EXERCISE INSTRUCTIONS.
Copy out each line of the records that contains the string "repeat".
** START **
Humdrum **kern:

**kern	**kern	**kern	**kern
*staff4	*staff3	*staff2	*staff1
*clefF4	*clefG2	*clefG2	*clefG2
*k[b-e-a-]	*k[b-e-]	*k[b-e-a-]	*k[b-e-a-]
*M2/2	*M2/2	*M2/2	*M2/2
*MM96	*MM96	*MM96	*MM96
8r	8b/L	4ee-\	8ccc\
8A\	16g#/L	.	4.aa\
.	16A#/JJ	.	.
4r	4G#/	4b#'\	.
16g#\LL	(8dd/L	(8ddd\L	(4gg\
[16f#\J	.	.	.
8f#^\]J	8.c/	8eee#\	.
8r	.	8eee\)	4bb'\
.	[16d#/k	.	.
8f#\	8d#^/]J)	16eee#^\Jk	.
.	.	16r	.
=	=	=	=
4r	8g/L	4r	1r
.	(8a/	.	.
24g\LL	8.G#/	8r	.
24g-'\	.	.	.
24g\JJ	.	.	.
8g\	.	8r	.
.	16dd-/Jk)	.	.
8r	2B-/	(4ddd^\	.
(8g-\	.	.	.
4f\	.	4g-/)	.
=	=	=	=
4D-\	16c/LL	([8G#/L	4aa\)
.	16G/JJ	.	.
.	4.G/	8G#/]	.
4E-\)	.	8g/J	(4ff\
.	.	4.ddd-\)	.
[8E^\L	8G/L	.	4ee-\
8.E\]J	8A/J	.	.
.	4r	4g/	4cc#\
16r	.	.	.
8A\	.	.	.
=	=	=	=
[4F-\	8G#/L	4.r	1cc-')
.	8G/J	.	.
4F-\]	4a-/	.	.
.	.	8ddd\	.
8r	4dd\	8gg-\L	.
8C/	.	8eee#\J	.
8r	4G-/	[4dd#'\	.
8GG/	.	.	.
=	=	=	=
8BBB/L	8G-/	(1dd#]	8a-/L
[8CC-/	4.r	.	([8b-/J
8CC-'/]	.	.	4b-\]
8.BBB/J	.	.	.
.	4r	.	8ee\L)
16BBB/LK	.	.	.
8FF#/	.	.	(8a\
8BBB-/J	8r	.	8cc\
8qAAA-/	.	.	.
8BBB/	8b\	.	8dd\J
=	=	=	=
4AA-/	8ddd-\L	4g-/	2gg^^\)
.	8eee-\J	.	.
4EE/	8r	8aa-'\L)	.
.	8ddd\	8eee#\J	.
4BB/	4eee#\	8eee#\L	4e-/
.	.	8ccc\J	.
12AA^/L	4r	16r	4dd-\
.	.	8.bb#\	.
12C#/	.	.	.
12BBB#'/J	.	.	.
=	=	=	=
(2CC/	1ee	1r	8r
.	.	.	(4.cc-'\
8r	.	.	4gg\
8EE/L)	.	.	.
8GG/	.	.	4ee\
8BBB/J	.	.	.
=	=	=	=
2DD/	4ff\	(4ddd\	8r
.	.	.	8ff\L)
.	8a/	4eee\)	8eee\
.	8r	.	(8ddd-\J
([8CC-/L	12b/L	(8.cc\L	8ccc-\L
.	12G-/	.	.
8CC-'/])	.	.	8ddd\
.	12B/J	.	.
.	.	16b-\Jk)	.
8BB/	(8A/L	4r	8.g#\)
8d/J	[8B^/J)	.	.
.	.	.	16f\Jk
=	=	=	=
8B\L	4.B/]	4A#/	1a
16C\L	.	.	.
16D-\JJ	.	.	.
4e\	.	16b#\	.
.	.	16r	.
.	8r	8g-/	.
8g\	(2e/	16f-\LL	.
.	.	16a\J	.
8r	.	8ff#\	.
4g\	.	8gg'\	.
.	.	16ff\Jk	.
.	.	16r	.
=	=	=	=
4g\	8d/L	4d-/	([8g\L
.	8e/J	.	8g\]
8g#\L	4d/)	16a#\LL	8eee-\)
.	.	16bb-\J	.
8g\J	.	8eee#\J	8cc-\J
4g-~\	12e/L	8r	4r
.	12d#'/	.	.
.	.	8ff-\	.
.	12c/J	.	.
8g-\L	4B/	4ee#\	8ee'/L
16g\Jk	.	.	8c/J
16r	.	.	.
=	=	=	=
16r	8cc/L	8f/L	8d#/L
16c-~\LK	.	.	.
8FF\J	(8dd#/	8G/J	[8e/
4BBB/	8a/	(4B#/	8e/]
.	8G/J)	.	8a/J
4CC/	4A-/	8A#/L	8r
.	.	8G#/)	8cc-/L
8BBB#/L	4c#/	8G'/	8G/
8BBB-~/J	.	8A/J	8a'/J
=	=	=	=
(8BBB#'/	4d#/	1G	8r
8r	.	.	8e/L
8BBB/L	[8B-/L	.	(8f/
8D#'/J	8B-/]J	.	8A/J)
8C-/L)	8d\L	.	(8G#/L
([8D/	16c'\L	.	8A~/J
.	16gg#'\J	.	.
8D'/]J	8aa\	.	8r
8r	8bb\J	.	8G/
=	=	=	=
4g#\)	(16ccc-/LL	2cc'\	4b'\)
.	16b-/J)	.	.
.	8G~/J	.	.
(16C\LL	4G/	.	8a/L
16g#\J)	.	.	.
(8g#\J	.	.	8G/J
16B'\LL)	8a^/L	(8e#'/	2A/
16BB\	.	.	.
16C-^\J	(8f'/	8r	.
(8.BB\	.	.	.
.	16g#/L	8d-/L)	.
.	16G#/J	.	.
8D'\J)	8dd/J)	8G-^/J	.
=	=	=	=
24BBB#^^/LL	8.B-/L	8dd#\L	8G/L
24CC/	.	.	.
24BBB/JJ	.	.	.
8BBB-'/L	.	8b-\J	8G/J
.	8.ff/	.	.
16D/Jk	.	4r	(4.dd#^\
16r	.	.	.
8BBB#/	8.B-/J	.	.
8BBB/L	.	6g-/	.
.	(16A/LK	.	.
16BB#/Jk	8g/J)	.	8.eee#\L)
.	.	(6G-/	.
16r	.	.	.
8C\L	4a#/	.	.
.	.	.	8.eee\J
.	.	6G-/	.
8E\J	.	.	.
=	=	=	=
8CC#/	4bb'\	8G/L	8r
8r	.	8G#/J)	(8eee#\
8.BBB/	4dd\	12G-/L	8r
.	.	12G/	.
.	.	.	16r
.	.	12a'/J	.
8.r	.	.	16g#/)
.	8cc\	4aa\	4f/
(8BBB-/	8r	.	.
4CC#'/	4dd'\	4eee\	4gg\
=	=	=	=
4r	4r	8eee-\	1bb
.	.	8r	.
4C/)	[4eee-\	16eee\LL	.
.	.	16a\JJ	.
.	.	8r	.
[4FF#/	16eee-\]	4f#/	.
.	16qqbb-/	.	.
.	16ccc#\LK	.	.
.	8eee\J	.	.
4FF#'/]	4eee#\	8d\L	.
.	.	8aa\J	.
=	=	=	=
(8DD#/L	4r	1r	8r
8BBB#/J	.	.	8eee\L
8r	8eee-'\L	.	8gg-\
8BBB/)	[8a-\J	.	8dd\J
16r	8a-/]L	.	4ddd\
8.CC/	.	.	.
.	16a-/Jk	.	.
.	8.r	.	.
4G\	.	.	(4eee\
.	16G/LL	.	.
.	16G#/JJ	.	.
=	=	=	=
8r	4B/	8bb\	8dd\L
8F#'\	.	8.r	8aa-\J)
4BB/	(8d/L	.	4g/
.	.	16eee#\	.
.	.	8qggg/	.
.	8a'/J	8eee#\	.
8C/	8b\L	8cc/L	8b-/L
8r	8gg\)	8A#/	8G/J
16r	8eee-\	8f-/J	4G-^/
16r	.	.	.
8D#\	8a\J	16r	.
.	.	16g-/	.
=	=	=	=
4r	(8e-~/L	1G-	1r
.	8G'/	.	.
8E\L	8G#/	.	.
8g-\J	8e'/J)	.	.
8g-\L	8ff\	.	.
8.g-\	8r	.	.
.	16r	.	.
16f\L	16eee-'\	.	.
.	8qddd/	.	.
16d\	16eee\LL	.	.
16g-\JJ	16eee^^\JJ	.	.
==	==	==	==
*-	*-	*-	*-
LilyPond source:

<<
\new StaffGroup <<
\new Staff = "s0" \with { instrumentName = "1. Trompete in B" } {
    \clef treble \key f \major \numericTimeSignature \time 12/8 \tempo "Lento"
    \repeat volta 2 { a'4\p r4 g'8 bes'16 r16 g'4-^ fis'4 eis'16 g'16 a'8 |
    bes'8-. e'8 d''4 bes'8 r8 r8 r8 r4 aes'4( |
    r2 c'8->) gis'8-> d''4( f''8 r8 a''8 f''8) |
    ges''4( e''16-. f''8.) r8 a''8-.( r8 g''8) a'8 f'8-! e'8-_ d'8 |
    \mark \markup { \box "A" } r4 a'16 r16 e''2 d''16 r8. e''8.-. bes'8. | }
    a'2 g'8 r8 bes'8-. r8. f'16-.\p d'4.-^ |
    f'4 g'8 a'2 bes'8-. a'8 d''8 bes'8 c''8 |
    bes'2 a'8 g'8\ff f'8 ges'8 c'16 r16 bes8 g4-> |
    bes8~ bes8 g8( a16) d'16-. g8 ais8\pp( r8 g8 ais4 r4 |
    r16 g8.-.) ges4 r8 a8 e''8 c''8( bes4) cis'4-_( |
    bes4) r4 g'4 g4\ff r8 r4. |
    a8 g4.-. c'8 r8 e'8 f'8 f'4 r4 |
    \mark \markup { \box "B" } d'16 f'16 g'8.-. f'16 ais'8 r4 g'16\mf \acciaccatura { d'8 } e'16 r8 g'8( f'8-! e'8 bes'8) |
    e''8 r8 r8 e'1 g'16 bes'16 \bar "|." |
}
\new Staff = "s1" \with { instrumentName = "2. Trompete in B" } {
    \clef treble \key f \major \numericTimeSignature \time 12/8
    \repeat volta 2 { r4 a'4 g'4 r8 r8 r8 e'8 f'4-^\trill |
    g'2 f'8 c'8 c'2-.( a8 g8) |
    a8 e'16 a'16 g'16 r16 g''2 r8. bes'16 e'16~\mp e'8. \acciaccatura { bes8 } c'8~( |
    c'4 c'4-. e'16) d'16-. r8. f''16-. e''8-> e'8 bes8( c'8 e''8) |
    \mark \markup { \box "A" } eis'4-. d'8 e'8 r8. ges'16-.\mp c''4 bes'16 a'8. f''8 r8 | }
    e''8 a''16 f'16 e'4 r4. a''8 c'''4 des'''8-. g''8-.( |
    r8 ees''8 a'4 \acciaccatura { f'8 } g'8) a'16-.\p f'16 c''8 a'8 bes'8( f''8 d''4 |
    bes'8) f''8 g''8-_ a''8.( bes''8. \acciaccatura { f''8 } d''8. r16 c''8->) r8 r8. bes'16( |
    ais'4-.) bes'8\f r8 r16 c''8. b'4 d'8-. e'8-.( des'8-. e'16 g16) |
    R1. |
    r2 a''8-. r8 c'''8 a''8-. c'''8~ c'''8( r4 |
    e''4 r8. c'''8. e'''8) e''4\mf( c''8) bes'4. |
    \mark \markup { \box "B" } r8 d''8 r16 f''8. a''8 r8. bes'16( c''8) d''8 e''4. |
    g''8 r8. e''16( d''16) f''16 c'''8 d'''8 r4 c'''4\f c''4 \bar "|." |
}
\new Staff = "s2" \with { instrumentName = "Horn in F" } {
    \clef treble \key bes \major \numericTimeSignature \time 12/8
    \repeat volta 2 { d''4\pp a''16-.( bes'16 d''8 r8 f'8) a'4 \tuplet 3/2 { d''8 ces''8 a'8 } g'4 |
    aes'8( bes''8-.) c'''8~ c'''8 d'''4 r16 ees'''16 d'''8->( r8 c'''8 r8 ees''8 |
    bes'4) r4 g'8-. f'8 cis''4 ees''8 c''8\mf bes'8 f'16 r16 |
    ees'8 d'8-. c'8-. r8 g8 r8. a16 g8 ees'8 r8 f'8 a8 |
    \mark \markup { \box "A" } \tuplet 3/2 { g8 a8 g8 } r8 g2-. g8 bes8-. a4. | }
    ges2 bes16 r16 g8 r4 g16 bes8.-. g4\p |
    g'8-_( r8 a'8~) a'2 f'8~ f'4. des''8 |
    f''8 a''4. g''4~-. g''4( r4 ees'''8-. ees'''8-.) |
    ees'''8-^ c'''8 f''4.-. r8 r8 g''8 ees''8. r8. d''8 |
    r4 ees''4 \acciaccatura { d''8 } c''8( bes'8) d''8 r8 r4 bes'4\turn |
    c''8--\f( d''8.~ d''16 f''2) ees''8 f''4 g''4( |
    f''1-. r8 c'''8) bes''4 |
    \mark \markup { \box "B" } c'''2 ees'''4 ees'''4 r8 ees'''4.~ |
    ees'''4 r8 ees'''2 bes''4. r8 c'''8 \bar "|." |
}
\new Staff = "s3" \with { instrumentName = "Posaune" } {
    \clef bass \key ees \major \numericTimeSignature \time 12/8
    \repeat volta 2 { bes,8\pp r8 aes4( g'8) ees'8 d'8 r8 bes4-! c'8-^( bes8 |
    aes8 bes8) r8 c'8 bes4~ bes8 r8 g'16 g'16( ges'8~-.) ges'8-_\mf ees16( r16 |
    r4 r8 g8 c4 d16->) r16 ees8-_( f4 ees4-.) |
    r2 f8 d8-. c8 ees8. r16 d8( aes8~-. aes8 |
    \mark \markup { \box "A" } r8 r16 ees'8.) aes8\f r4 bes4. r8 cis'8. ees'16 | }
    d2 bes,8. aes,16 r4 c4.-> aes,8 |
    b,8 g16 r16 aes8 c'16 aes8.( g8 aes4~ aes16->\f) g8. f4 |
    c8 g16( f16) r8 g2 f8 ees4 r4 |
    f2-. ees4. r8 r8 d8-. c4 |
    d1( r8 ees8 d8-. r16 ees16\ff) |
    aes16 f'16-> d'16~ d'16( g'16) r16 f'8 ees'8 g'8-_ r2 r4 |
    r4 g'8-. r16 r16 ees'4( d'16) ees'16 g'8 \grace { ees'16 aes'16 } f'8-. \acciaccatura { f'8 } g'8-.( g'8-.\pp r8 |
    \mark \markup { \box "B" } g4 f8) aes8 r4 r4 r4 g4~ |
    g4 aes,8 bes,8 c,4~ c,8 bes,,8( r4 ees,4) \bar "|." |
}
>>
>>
** END **
RESPONSE TO THIS EXERCISE.
    \repeat volta 2 { a'4\p r4 g'8 bes'16 r16 g'4-^ fis'4 eis'16 g'16 a'8 |
    \repeat volta 2 { r4 a'4 g'4 r8 r8 r8 e'8 f'4-^\trill |
    \repeat volta 2 { d''4\pp a''16-.( bes'16 d''8 r8 f'8) a'4 \tuplet 3/2 { d''8 ces''8 a'8 } g'4 |
    \repeat volta 2 { bes,8\pp r8 aes4( g'8) ees'8 d'8 r8 bes4-! c'8-^( bes8 |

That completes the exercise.